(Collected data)
▼
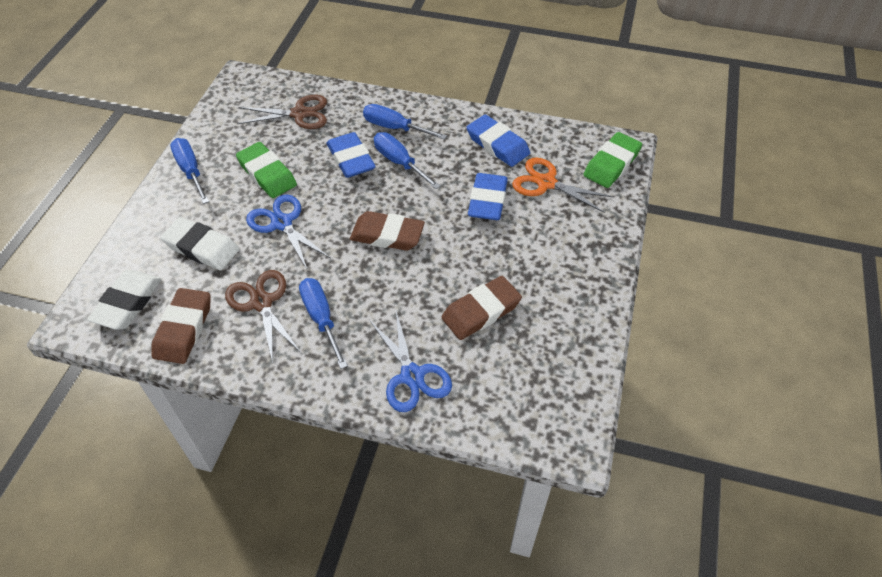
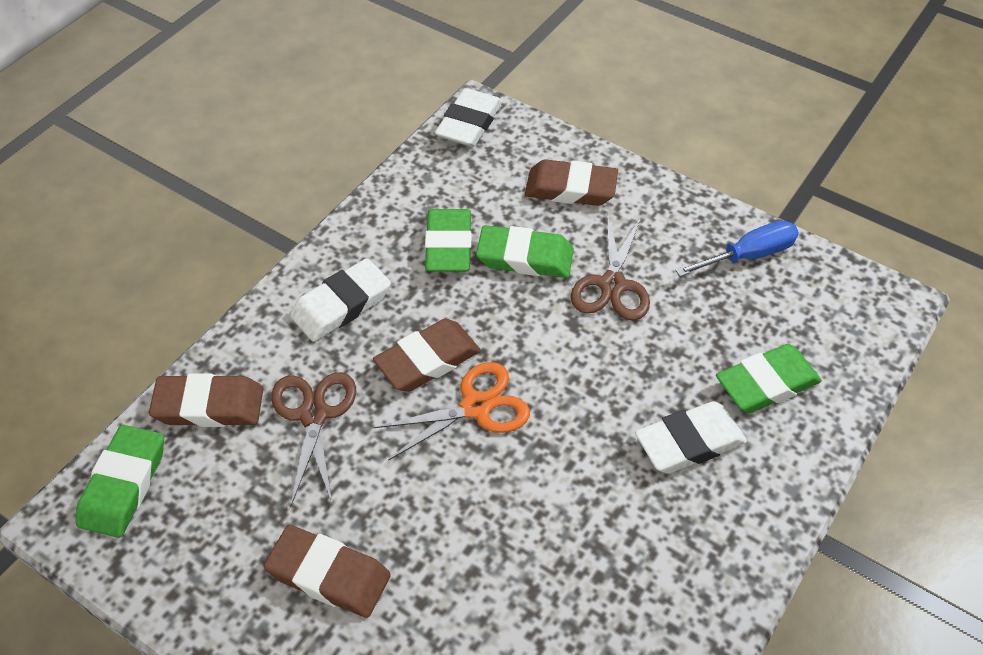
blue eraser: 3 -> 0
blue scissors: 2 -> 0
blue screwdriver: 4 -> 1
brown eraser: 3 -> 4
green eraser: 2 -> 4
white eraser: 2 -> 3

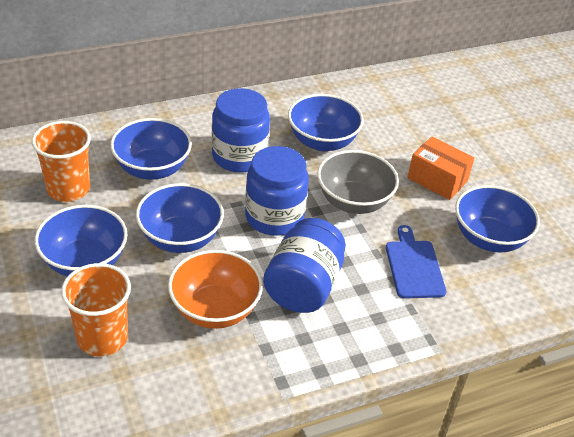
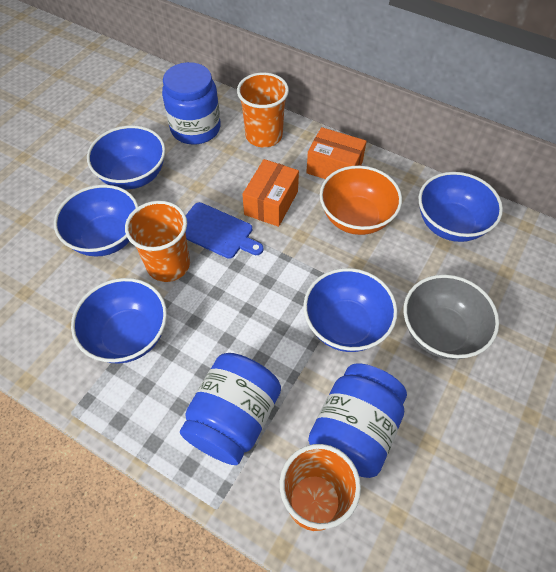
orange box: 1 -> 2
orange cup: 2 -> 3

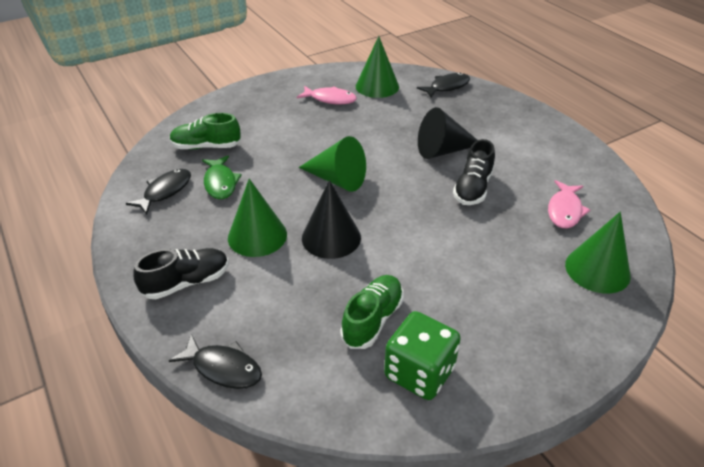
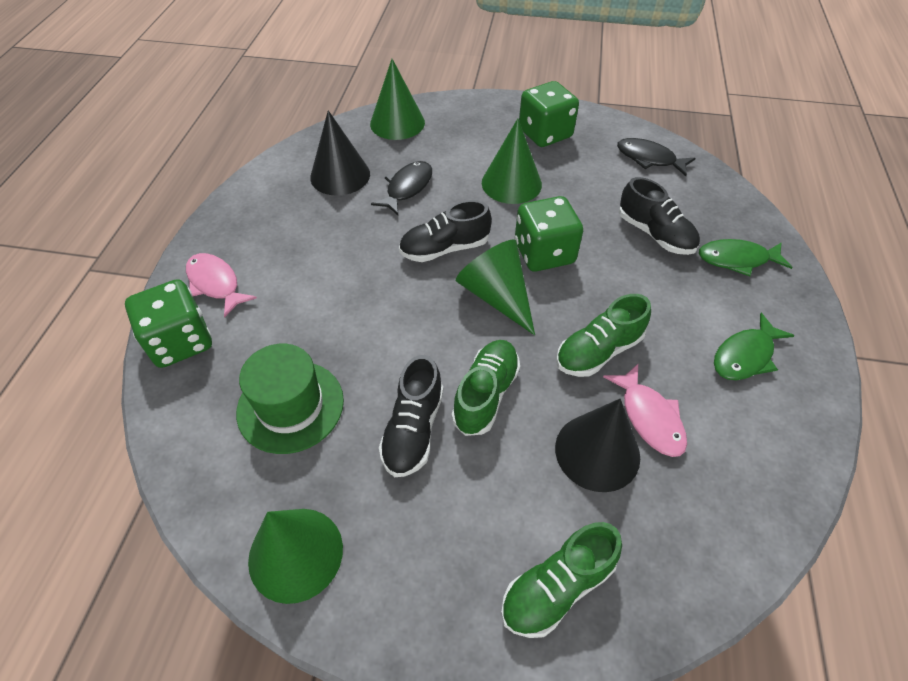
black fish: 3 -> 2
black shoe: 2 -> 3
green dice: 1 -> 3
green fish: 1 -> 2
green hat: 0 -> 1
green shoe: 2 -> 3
▲
» **EXERCISE BRIEF**: Could you output all the entries above exactly as written, leaving out the pictures?

» **ANSWER**:
blue eraser: 3 -> 0
blue scissors: 2 -> 0
blue screwdriver: 4 -> 1
brown eraser: 3 -> 4
green eraser: 2 -> 4
white eraser: 2 -> 3

orange box: 1 -> 2
orange cup: 2 -> 3

black fish: 3 -> 2
black shoe: 2 -> 3
green dice: 1 -> 3
green fish: 1 -> 2
green hat: 0 -> 1
green shoe: 2 -> 3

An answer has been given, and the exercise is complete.